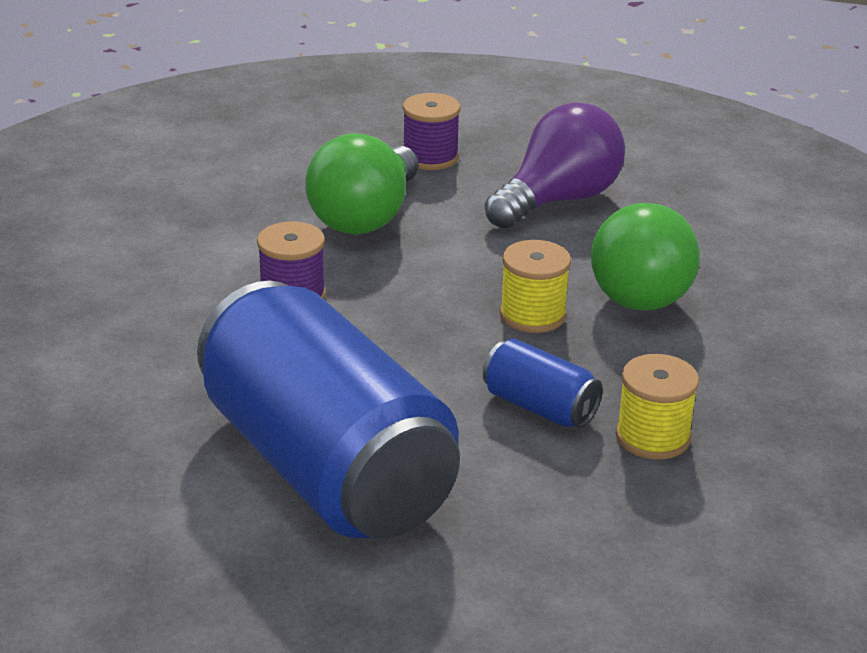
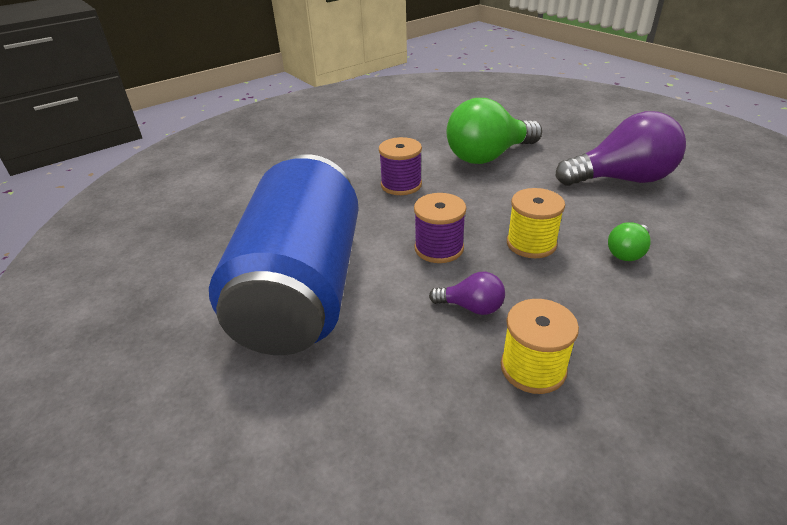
camera: 40 degrees right, 5 degrees up
(430, 157) = (561, 136): purple spool -> purple spool (439, 248)
(539, 407) = (471, 307): blue can -> purple light bulb
(638, 288) = (627, 252): green light bulb -> green light bulb, size x0.46

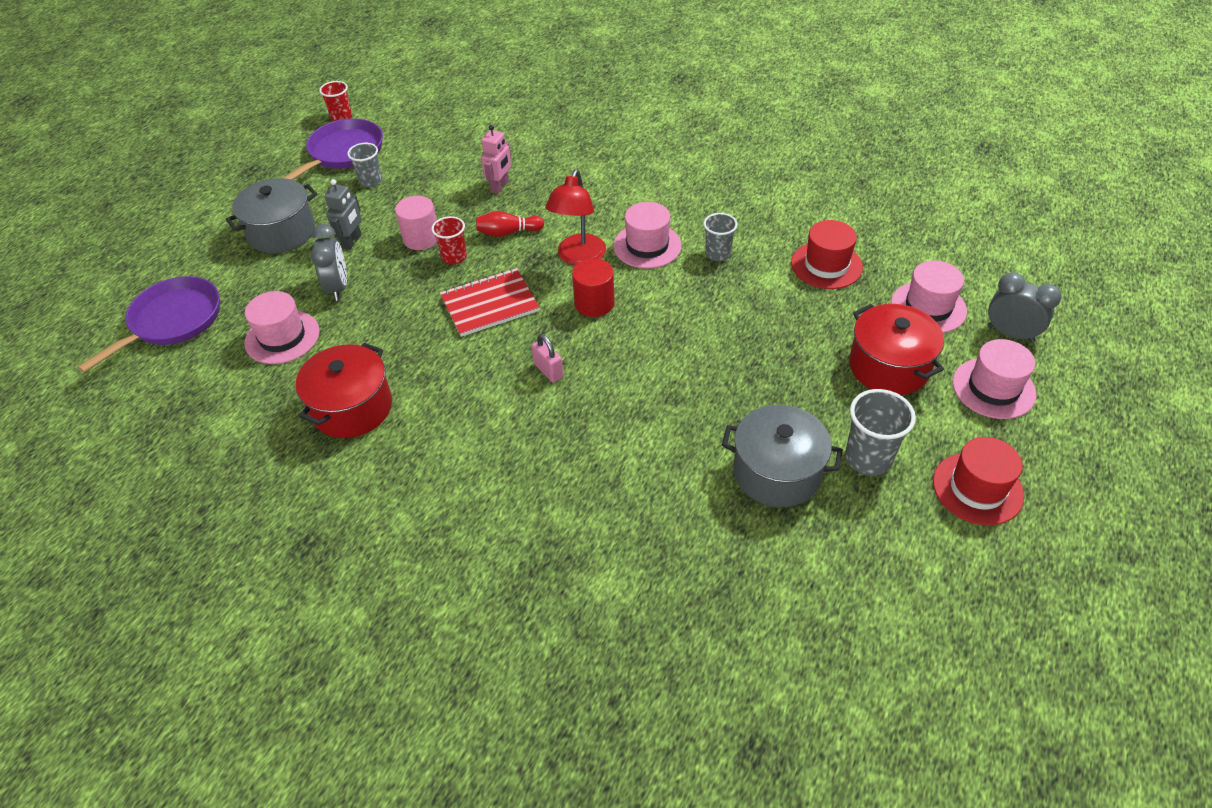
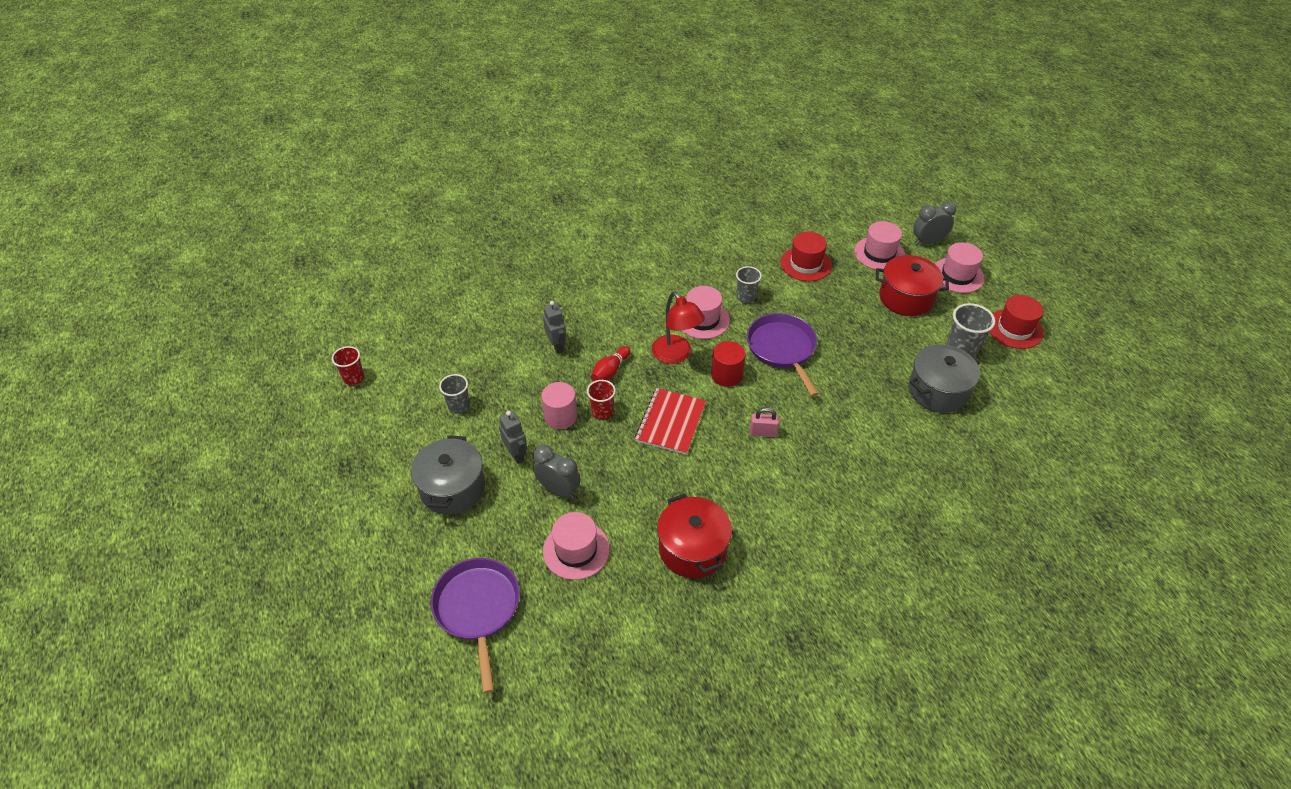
camera: 50 degrees left, 0 degrees up
(343, 153) = (402, 401): purple pan -> purple pan (782, 349)
(500, 187) = (557, 346): pink robot -> grey robot

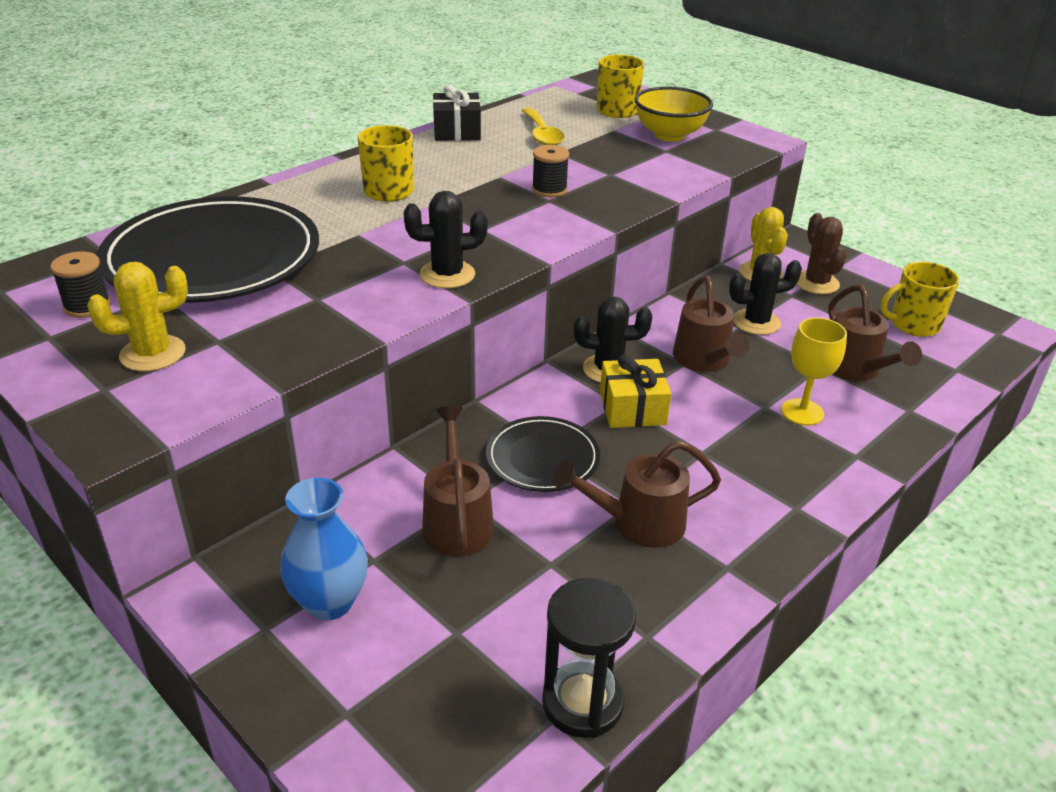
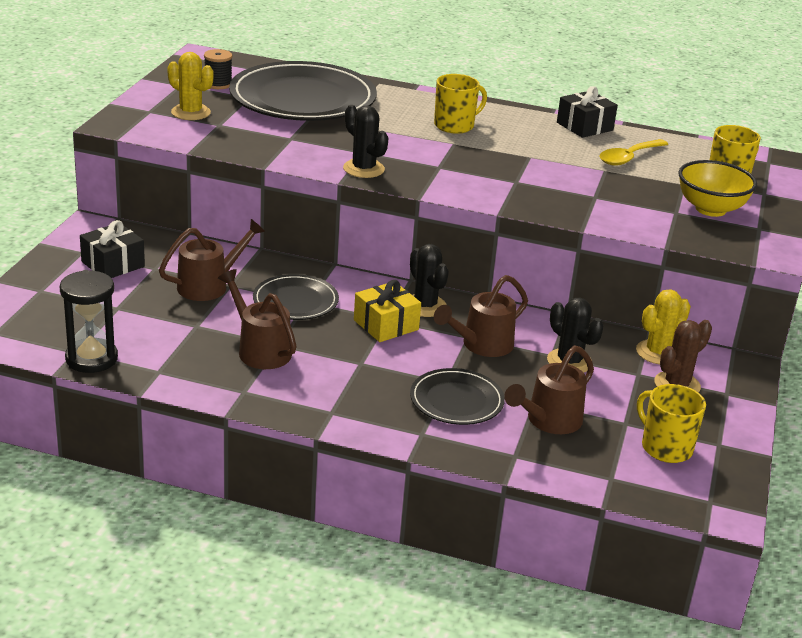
camera: 60 degrees right, 5 degrees down
(329, 602) = (113, 264): blue vase -> black gift
(549, 190) = (533, 178): black spool -> none
(802, 412) = (456, 401): yellow goblet -> black plate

^^^^^^^^

**What you should do**
Copy out the data above to the letter, and keep every picture out of it.

**Expected answer**
camera: 40 degrees right, 5 degrees up
(430, 157) = (561, 136): purple spool -> purple spool (439, 248)
(539, 407) = (471, 307): blue can -> purple light bulb
(638, 288) = (627, 252): green light bulb -> green light bulb, size x0.46

camera: 50 degrees left, 0 degrees up
(343, 153) = (402, 401): purple pan -> purple pan (782, 349)
(500, 187) = (557, 346): pink robot -> grey robot

camera: 60 degrees right, 5 degrees down
(329, 602) = (113, 264): blue vase -> black gift
(549, 190) = (533, 178): black spool -> none
(802, 412) = (456, 401): yellow goblet -> black plate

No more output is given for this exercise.